THE TASK:
Omit the pictures and output exactly the lines from the start of the entries through the line containing "camera: 30 degrees left, 15 degrees down".

Items from a dataset:
· · · ·

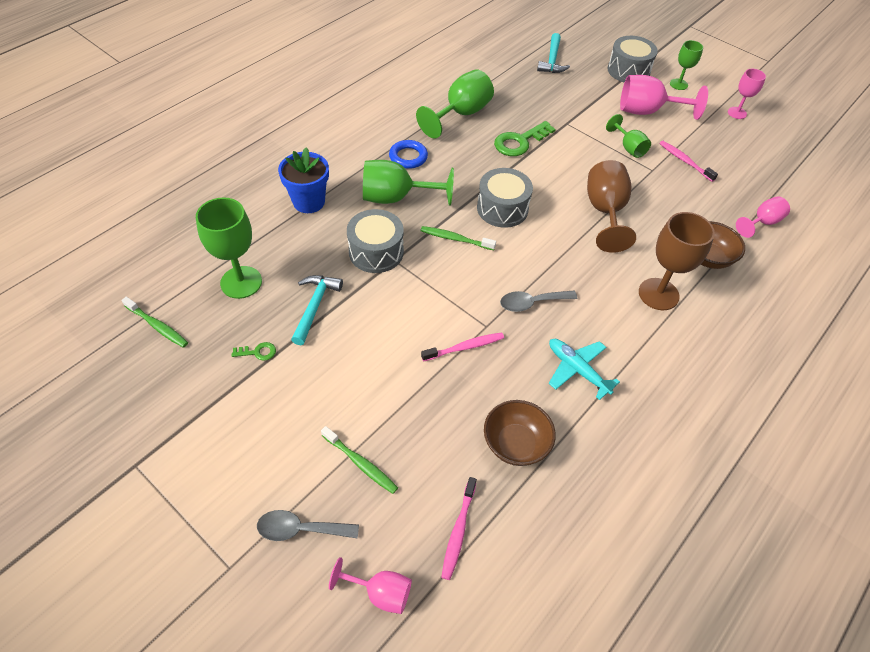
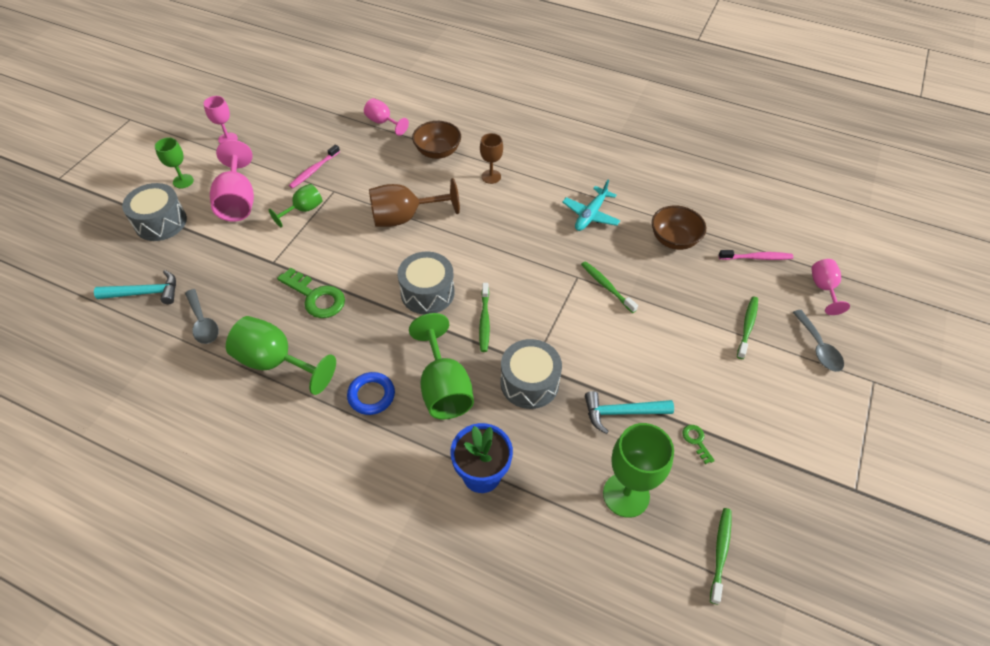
camera: 105 degrees left, 0 degrees up
(465, 347) = (606, 286): pink toothbrush -> green toothbrush
(532, 303) = (537, 251): grey spoon -> grey spoon (203, 323)
(658, 294) = (491, 176): brown goblet -> brown goblet, size x0.59

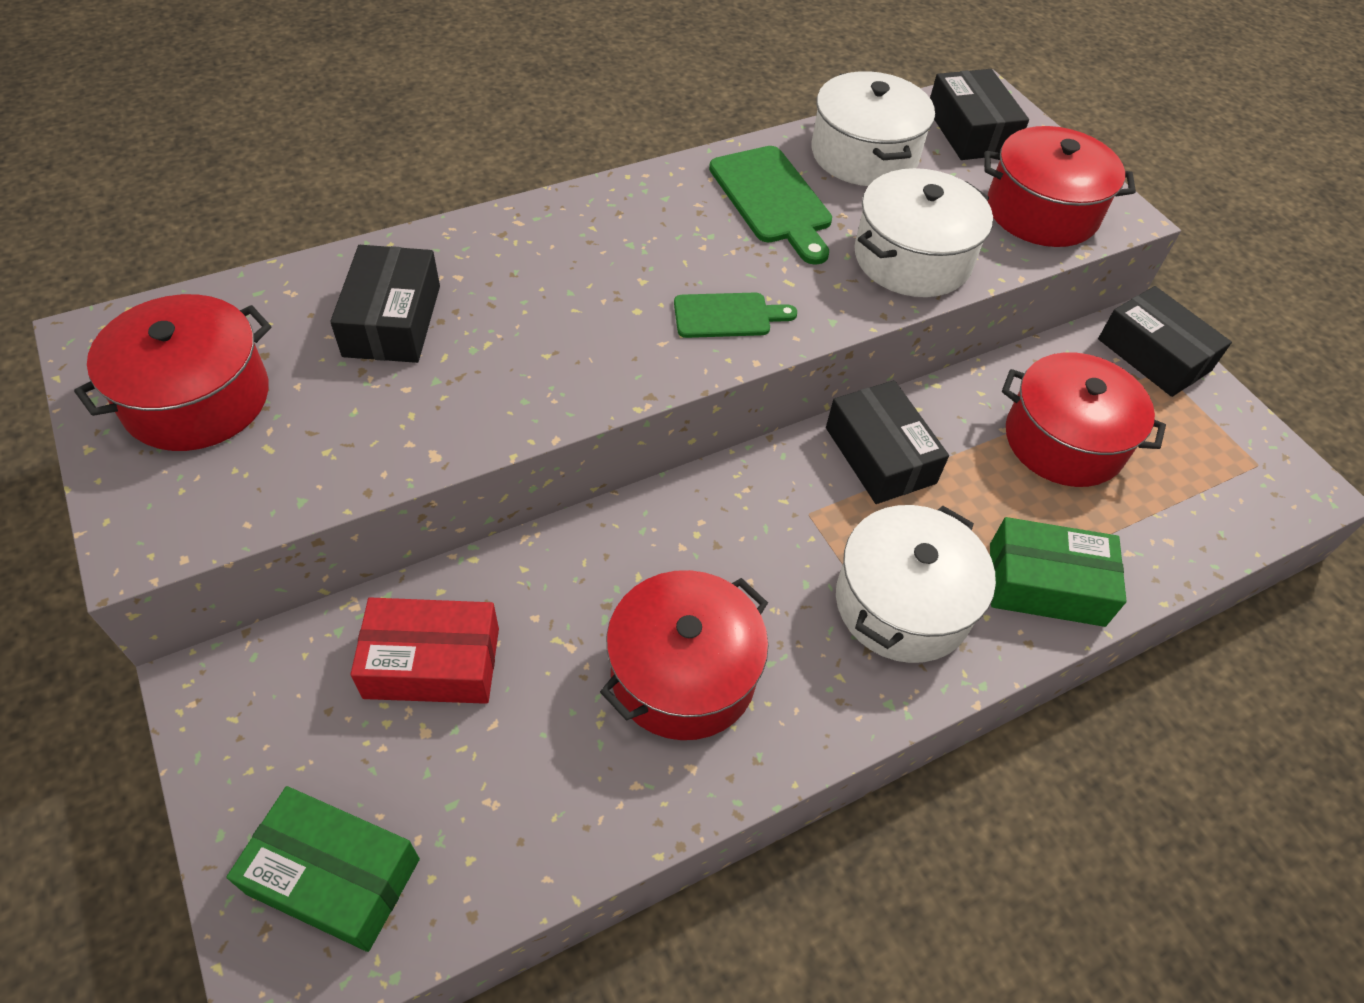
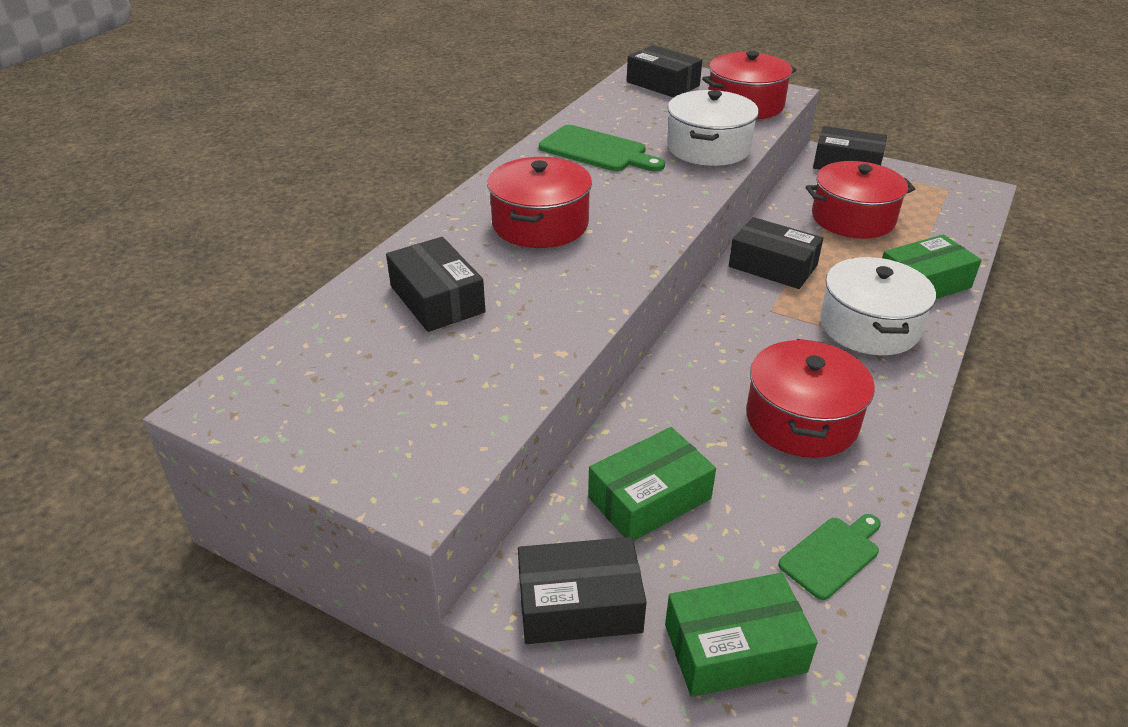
camera: 30 degrees left, 15 degrees down
(197, 398) = (349, 400): red pot -> red pot (540, 224)
(255, 731) = (579, 604): none -> black box
(432, 662) = (649, 498): red box -> green box
(727, 316) = (644, 212): green cutting board -> green cutting board (832, 555)
(864, 154) = (620, 113): white pot -> none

· · · ·

EXERCISE SOLUTION:
camera: 105 degrees left, 0 degrees up
(465, 347) = (606, 286): pink toothbrush -> green toothbrush
(532, 303) = (537, 251): grey spoon -> grey spoon (203, 323)
(658, 294) = (491, 176): brown goblet -> brown goblet, size x0.59

camera: 30 degrees left, 15 degrees down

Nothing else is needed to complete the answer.